→ WHAT THIS TASK INVOLVES:
Go over the lines below, and when one contains the word "moved", copy it.

→ DATASET RECORDS:
○ ○ ○ ○

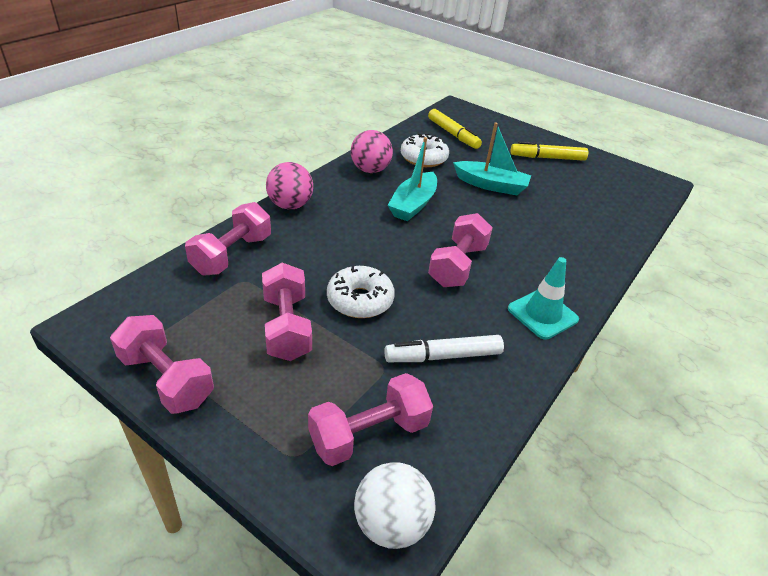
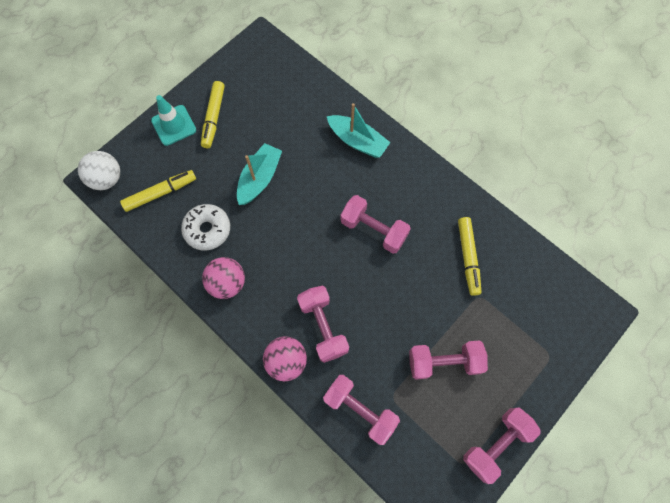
camera: 80 degrees left, 30 degrees up
pink dumbbell [308,373,433,466] -> pink dumbbell moved to [297,286,349,363]
white donut [327,265,395,318] -> none
white ball [354,462,435,549] -> white ball moved to [78,151,120,190]
white marker [384,335,504,362] -> yellow marker [458,217,481,296]
turquoise boat [388,137,437,221] -> turquoise boat moved to [327,103,391,158]
turquoise traffic cone [508,257,579,340] -> turquoise traffic cone moved to [151,95,196,146]

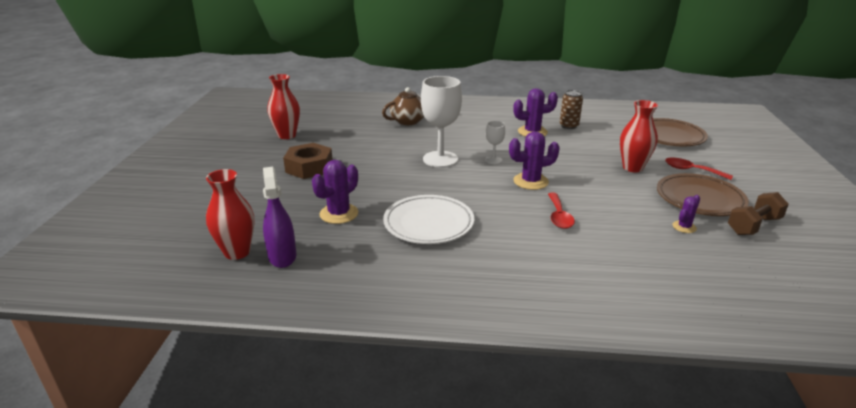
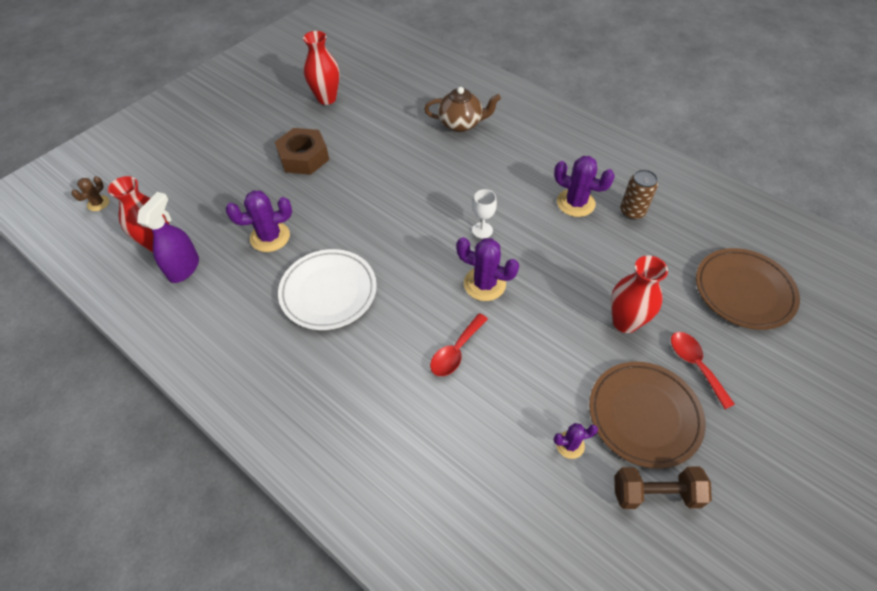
camera: 35 degrees right, 25 degrees up
white goblet [421,76,462,168] -> none
none -> brown cactus [72,176,109,211]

○ ○ ○ ○

→ SOLUTION BELOW:
pink dumbbell [308,373,433,466] -> pink dumbbell moved to [297,286,349,363]
white ball [354,462,435,549] -> white ball moved to [78,151,120,190]
turquoise boat [388,137,437,221] -> turquoise boat moved to [327,103,391,158]
turquoise traffic cone [508,257,579,340] -> turquoise traffic cone moved to [151,95,196,146]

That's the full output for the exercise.